> [EXERCISE PROMPT] Every line of the records that holds the word "star" should be copied.

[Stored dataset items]
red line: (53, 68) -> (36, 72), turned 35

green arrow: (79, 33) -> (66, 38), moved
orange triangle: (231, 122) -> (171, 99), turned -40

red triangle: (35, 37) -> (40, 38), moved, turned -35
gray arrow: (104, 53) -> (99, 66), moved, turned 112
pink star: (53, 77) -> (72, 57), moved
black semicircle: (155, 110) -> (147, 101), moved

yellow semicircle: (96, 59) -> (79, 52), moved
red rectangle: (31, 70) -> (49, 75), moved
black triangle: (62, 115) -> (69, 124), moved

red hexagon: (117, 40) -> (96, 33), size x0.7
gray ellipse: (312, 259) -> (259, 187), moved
==
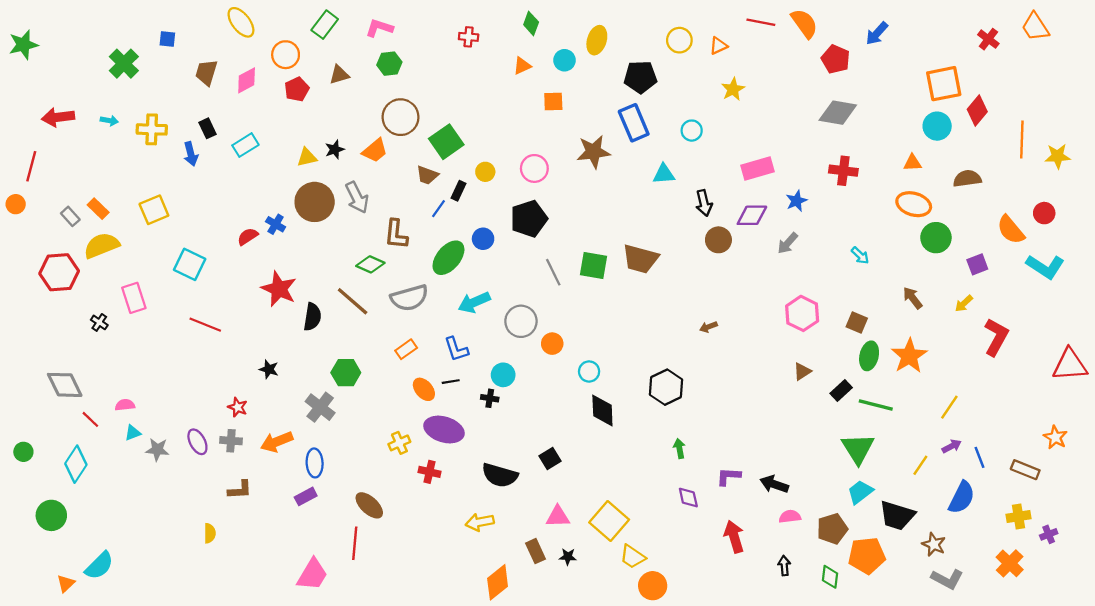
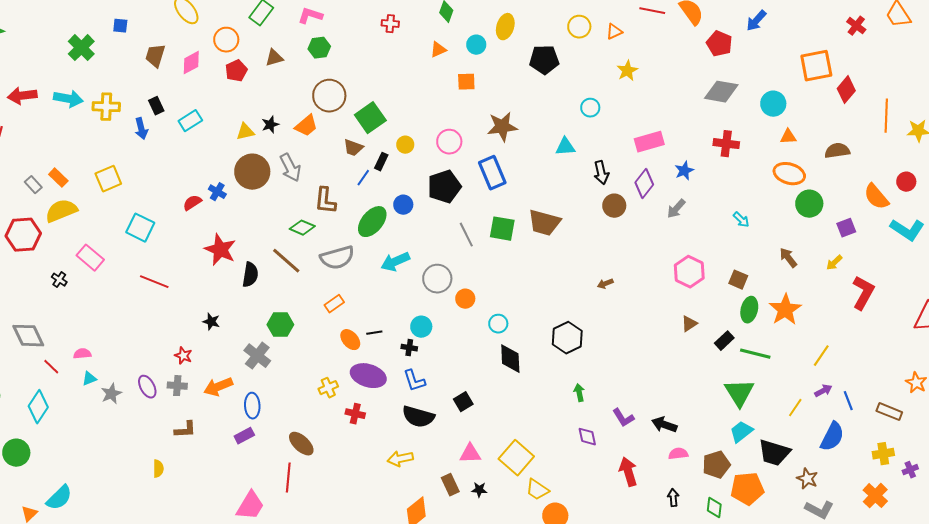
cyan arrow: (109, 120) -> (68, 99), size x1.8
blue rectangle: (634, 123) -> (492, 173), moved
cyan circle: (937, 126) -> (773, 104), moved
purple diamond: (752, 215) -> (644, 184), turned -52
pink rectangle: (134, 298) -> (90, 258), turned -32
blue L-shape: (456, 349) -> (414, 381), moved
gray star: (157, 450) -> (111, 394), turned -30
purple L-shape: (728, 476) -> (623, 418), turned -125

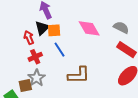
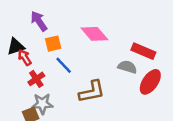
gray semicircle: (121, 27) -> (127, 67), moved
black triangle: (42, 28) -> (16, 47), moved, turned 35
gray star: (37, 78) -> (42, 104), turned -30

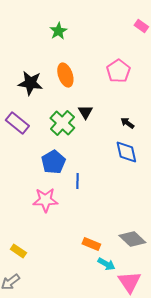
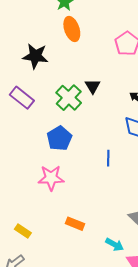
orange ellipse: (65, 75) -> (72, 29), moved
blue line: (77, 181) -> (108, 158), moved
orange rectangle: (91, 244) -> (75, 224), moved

> [SOLUTION TO THIS PROBLEM]
pink star: (53, 77) -> (72, 57), moved
gray star: (157, 450) -> (111, 394), turned -30
gray star: (37, 78) -> (42, 104), turned -30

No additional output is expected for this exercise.